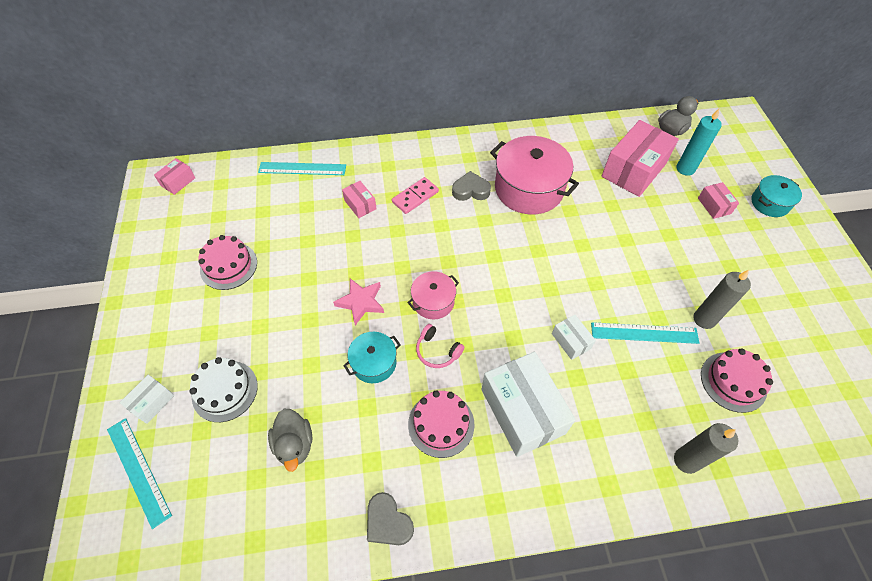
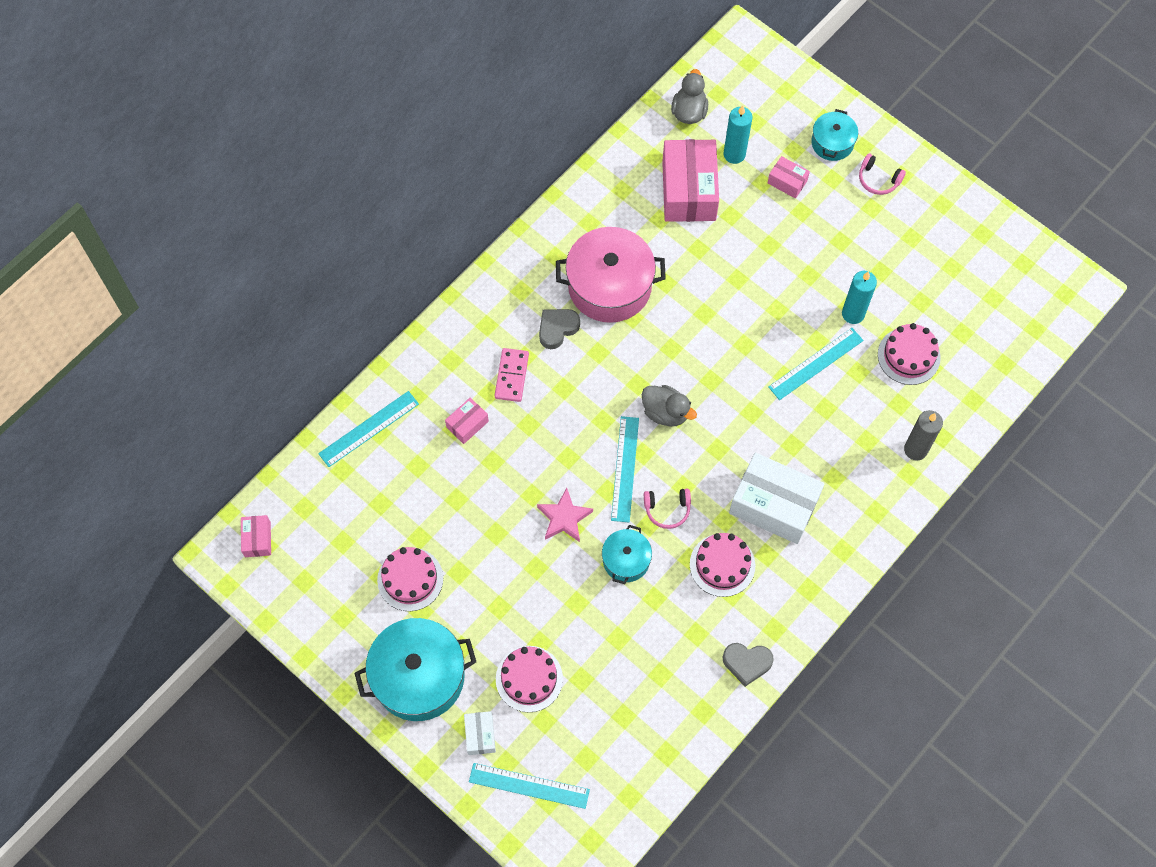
camera: 40 degrees left, 10 degrees up
(164, 329) = (419, 676): none -> turquoise pot
(225, 391) = (529, 679): white cake -> pink cake
(295, 444) = (627, 670): grey duck -> grey duck (665, 412)
(360, 204) = (467, 424): pink box -> pink box turned 60 degrees counterclockwise
(433, 301) = (625, 469): pink pot -> turquoise ruler
(571, 341) = (765, 416): white box -> none
(704, 319) = (853, 314): grey candle -> turquoise candle
(793, 245) = (878, 179): none -> pink headphones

....................

PROBLEM REQUIREMENTS: The entries are to be printed exactly as written; the pictures are to be left out.

RESPONSE:
camera: 40 degrees left, 10 degrees up
(164, 329) = (419, 676): none -> turquoise pot
(225, 391) = (529, 679): white cake -> pink cake
(295, 444) = (627, 670): grey duck -> grey duck (665, 412)
(360, 204) = (467, 424): pink box -> pink box turned 60 degrees counterclockwise
(433, 301) = (625, 469): pink pot -> turquoise ruler
(571, 341) = (765, 416): white box -> none
(704, 319) = (853, 314): grey candle -> turquoise candle
(793, 245) = (878, 179): none -> pink headphones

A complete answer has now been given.